DESCRIPTION OF THE TASK: From the data below, repeat exactly the lines from the line with "size: box/purple [276, 530, 316, 567]" to the line with "exchanged: dumbbell/grey [124, 426, 221, 463]", both included.

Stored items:
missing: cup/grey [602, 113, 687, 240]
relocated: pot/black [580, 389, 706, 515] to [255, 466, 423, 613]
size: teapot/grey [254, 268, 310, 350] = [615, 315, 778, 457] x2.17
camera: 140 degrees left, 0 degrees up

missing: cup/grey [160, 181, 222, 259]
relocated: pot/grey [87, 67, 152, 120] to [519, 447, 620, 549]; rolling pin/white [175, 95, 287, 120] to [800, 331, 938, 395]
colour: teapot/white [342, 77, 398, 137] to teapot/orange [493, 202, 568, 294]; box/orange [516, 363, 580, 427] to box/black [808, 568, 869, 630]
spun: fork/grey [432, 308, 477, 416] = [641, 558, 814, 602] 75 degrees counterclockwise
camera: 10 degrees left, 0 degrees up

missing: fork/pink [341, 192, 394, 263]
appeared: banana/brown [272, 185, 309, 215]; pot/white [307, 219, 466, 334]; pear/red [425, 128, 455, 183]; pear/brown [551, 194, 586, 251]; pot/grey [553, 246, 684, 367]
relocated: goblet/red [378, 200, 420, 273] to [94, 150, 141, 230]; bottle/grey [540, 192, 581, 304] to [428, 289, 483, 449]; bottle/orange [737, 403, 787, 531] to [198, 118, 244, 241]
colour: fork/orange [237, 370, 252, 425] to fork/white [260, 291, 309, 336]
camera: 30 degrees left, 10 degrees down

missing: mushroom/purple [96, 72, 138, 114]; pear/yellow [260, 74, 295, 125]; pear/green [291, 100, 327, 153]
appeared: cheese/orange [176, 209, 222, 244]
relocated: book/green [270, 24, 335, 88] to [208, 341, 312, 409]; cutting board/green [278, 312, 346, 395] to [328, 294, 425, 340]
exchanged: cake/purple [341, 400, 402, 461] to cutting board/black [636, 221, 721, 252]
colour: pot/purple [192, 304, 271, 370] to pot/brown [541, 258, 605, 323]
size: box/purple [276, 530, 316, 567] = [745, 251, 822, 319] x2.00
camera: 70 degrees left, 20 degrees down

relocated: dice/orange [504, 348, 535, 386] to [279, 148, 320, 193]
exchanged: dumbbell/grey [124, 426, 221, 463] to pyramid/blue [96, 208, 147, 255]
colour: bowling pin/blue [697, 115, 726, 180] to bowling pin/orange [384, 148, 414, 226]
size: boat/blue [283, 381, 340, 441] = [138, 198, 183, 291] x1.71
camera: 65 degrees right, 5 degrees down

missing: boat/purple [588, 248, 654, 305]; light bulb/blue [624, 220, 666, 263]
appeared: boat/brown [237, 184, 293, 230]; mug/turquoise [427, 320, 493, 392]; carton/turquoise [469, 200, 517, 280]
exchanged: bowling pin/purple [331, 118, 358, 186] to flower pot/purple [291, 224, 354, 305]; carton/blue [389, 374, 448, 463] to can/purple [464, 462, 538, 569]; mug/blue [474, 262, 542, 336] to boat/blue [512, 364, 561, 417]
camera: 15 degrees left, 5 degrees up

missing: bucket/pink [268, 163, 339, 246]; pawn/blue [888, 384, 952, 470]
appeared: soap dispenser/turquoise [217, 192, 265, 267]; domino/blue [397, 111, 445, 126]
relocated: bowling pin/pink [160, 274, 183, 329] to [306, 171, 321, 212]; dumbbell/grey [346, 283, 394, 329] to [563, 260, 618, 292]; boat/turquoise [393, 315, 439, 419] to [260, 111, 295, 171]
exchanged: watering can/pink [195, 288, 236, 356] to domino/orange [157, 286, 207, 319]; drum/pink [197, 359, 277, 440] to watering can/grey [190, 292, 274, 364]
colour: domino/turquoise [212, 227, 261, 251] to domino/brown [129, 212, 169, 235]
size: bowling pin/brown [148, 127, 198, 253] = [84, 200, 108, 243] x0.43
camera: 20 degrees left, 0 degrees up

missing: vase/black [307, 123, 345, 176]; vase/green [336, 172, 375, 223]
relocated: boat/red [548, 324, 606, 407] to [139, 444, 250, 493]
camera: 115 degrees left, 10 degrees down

WRITTEN SOLUTION:
size: box/purple [276, 530, 316, 567] = [745, 251, 822, 319] x2.00
camera: 70 degrees left, 20 degrees down

relocated: dice/orange [504, 348, 535, 386] to [279, 148, 320, 193]
exchanged: dumbbell/grey [124, 426, 221, 463] to pyramid/blue [96, 208, 147, 255]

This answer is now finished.